• [PROMPT]
From the data underneath, reproduce exactly the stretch that begins at the line with "black plate [424,79,486,135]" and ends after the line with "none -> grey robot [447,258,468,295]".

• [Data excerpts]
....................

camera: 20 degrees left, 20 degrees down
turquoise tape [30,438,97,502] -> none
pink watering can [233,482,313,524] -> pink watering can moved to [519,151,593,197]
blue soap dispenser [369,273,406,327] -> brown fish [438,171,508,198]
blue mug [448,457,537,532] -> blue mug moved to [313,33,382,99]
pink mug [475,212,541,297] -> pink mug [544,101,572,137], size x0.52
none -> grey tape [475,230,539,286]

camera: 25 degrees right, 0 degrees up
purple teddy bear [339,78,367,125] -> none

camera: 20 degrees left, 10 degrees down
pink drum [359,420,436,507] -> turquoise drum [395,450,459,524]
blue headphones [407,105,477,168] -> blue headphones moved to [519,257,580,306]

....................

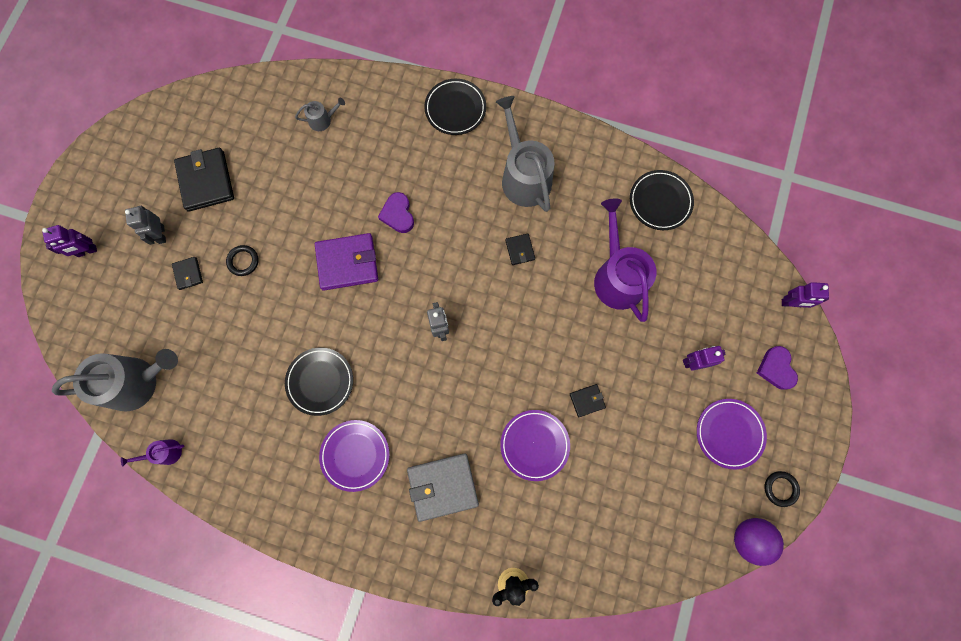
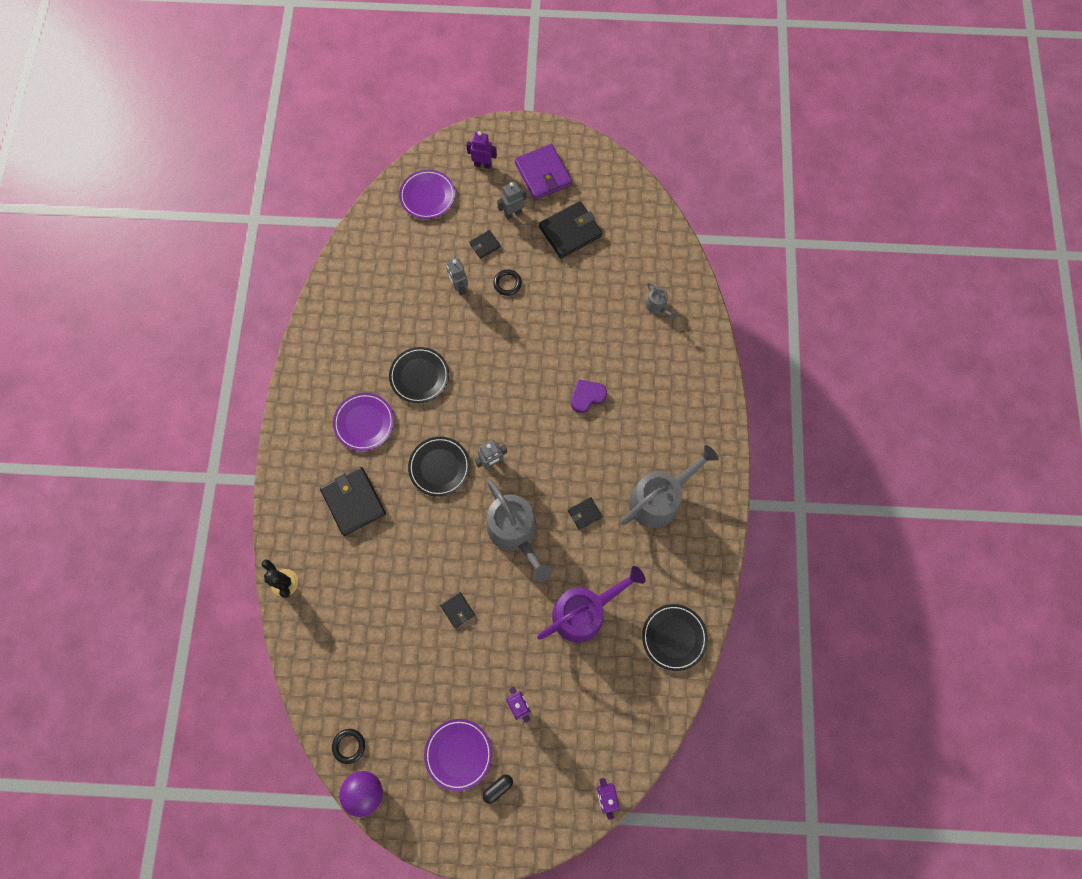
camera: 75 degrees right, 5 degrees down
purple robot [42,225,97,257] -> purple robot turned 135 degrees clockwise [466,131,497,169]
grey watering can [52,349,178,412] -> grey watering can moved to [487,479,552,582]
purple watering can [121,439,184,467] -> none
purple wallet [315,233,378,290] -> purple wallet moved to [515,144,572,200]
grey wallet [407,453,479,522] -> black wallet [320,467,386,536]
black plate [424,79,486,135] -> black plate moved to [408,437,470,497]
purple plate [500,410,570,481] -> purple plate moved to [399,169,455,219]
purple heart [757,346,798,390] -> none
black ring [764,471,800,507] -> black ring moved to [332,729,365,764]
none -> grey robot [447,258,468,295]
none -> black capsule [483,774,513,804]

....................

• [ANSWER SPACE]
black plate [424,79,486,135] -> black plate moved to [408,437,470,497]
purple plate [500,410,570,481] -> purple plate moved to [399,169,455,219]
purple heart [757,346,798,390] -> none
black ring [764,471,800,507] -> black ring moved to [332,729,365,764]
none -> grey robot [447,258,468,295]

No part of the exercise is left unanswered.